** DATA RECORDS follows **
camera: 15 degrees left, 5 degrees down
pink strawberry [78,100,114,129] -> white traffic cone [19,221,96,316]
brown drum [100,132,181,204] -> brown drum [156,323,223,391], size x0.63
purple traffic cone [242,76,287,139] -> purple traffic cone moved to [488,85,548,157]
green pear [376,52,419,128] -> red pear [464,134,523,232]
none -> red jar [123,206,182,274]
** End of DATA RECORDS **
** DATA RECORDS follows **
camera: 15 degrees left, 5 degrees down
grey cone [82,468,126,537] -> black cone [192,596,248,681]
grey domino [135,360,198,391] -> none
** End of DATA RECORDS **
** DATA RECORDS follows **
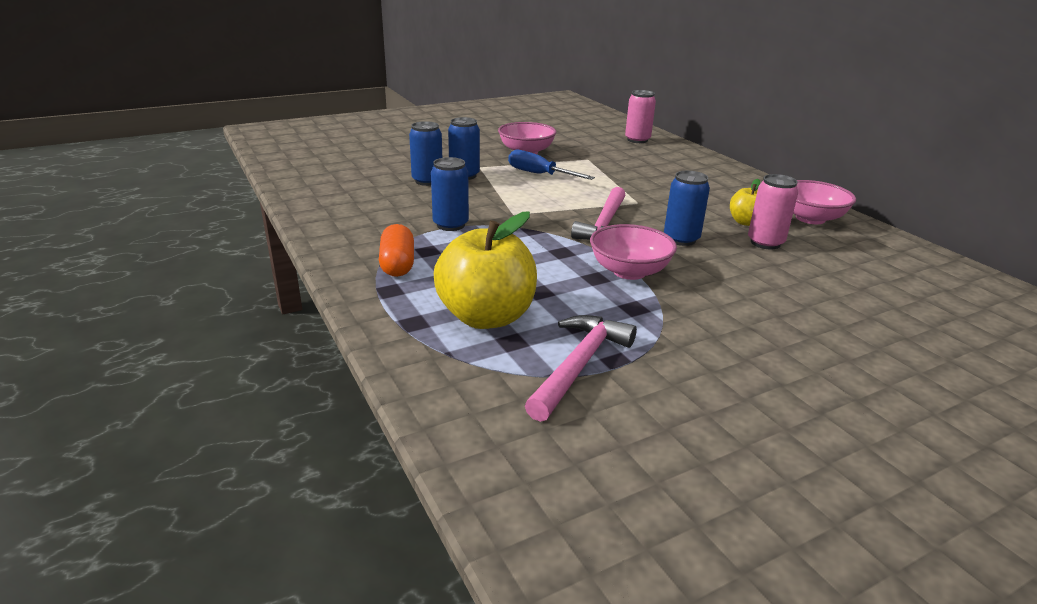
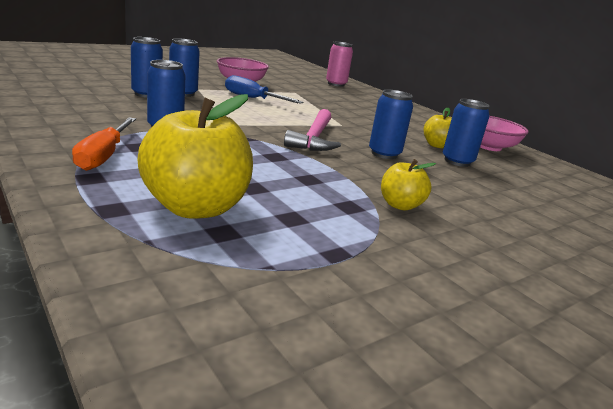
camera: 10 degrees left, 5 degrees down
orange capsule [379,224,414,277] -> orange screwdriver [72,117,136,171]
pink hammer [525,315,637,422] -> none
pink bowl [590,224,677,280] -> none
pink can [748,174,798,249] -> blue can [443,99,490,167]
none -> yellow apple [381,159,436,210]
** End of DATA RECORDS **
ABOUT THIS EXERCISE
Look above for the line containing "pink hammer [525,315,637,422] -> none". Output from there through the line containing "none -> yellow apple [381,159,436,210]", exactly and inclusively.

RESULT OF THE TASK
pink hammer [525,315,637,422] -> none
pink bowl [590,224,677,280] -> none
pink can [748,174,798,249] -> blue can [443,99,490,167]
none -> yellow apple [381,159,436,210]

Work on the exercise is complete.